_Task objective_. For this exercise, copy all the data exactly and include none of the pictures.
START Material for this task
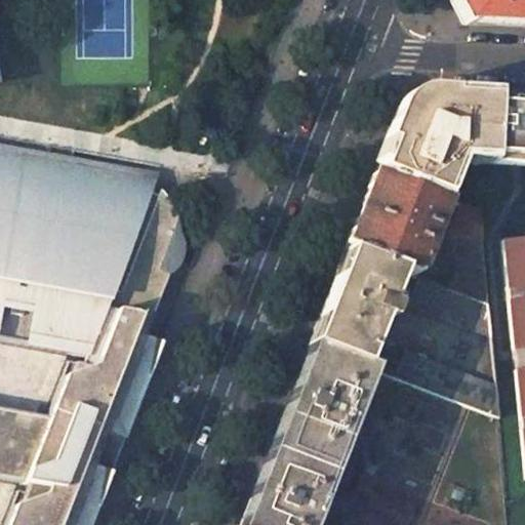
[(524,0),(449,0),(461,23),(524,25),(524,0)]
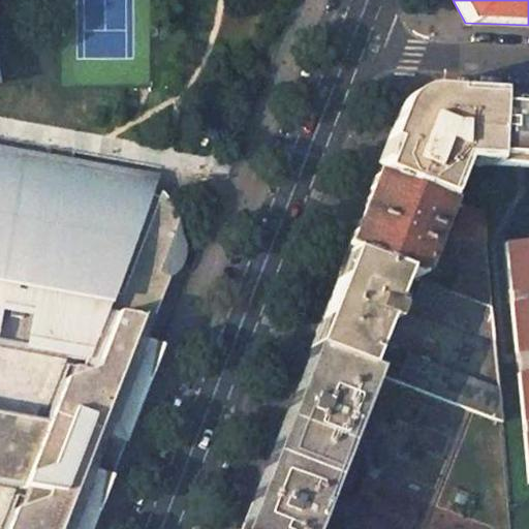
[(411,95),(381,162),(462,192),(476,153),(509,157),(512,95),(514,86),(438,80),(411,95)]
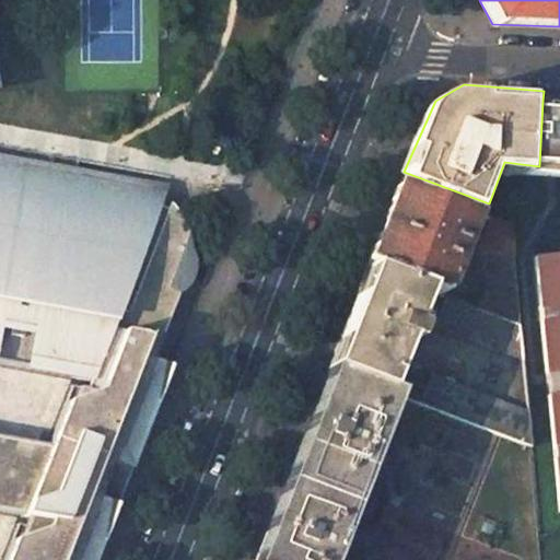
[(559,100),(556,100),(543,101),(539,166),(559,167),(559,100)]
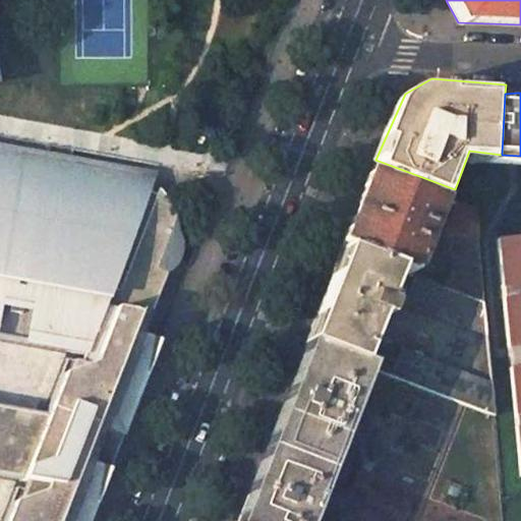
[(0,520),(88,520),(158,342),(141,335),(165,274),(168,273),(173,269),(177,264),(181,255),(182,247),(181,239),(176,230),(176,223),(174,216),(170,207),(164,196),(157,190),(151,206),(143,204),(149,187),(0,160),(0,520)]
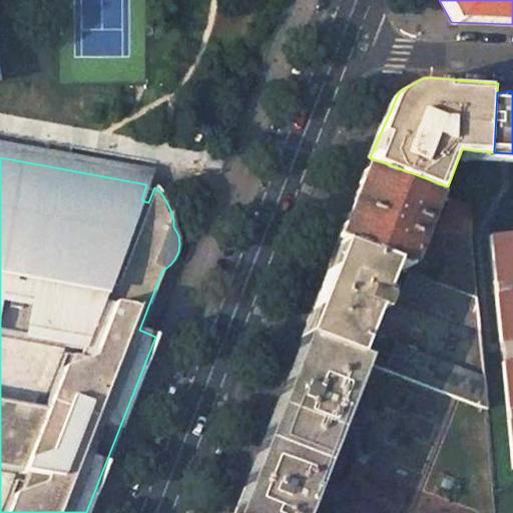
[(370,157),(337,244),(388,266),(402,271),(407,257),(424,255),(448,186),(370,157)]
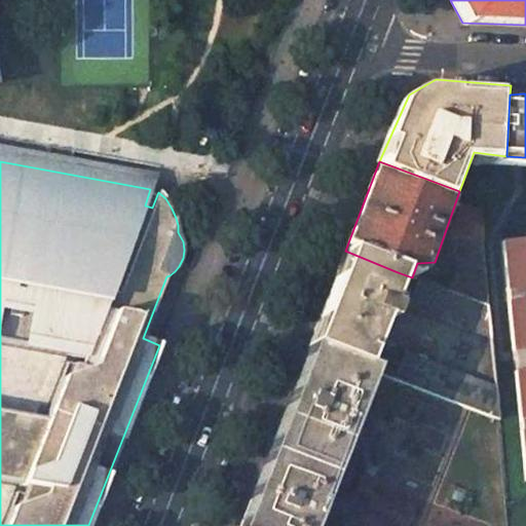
[(525,238),(502,240),(514,350),(525,348),(525,238)]
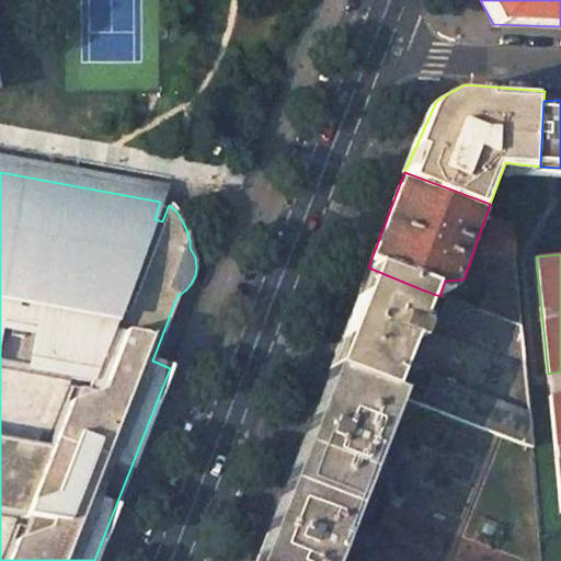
[(368,267),(329,368),(358,362),(389,375),(404,382),(425,331),(433,331),(438,318),(432,312),(439,296),(424,290),(368,267)]
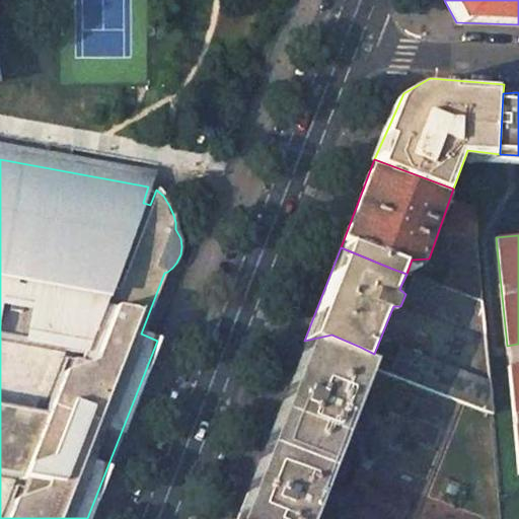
[(304,341),(233,518),(320,518),(340,464),(371,382),(377,369),(381,357),(374,354),(360,347),(331,335),(304,341)]
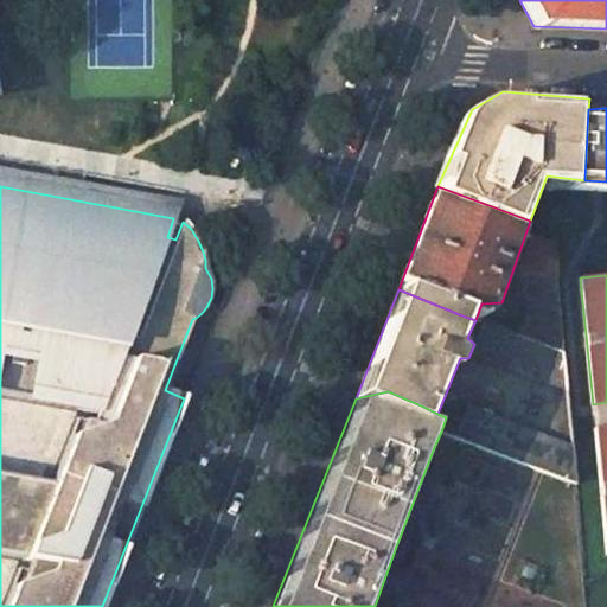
[(480,448),(562,481),(576,449),(494,415),(480,448)]
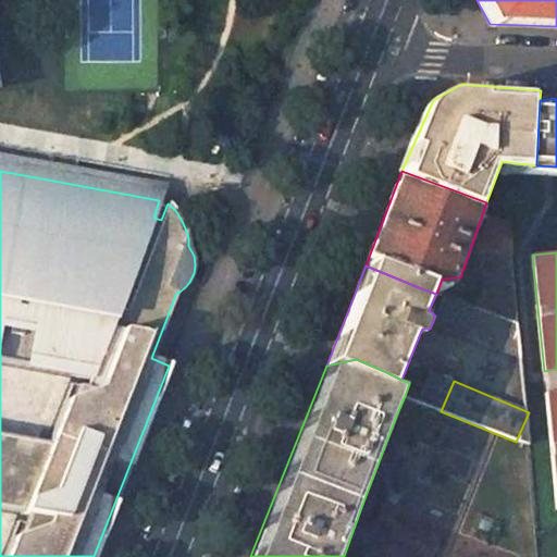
[(556,507),(556,391),(545,393),(555,508),(556,507)]
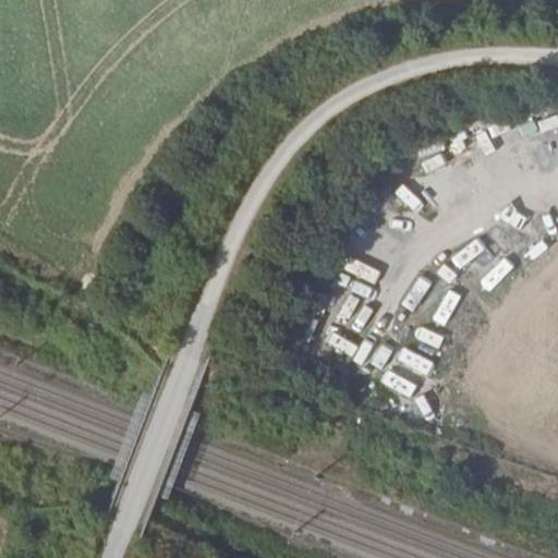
[(410,178),(400,189),(423,210),(433,199),(410,178)]
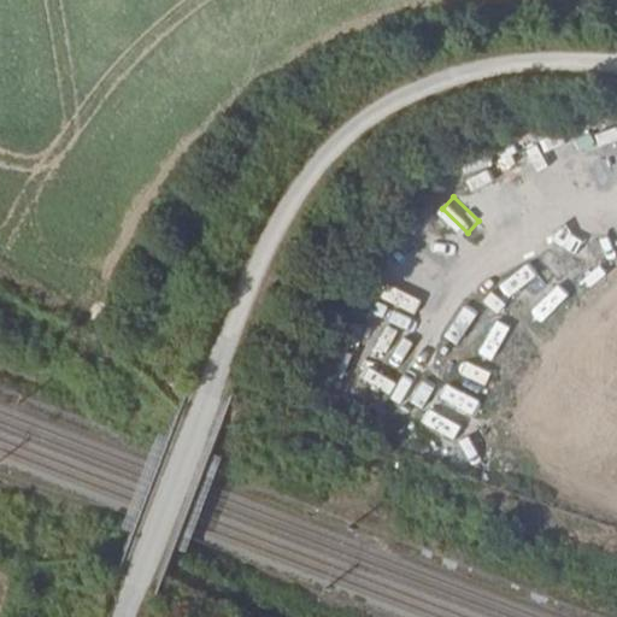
[(528,262),(499,286),(510,299),(539,275),(528,262)]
END Material for this task
_Completed task_.
[(524,0),(449,0),(461,23),(524,25),(524,0)]
[(411,95),(381,162),(462,192),(476,153),(509,157),(512,95),(514,86),(438,80),(411,95)]
[(559,100),(556,100),(543,101),(539,166),(559,167),(559,100)]
[(0,520),(88,520),(158,342),(141,335),(165,274),(168,273),(173,269),(177,264),(181,255),(182,247),(181,239),(176,230),(176,223),(174,216),(170,207),(164,196),(157,190),(151,206),(143,204),(149,187),(0,160),(0,520)]
[(370,157),(337,244),(388,266),(402,271),(407,257),(424,255),(448,186),(370,157)]
[(525,238),(502,240),(514,350),(525,348),(525,238)]
[(368,267),(329,368),(358,362),(389,375),(404,382),(425,331),(433,331),(438,318),(432,312),(439,296),(424,290),(368,267)]
[(304,341),(233,518),(320,518),(340,464),(371,382),(377,369),(381,357),(374,354),(360,347),(331,335),(304,341)]
[(480,448),(562,481),(576,449),(494,415),(480,448)]
[(556,507),(556,391),(545,393),(555,508),(556,507)]
[(410,178),(400,189),(423,210),(433,199),(410,178)]
[(528,262),(499,286),(510,299),(539,275),(528,262)]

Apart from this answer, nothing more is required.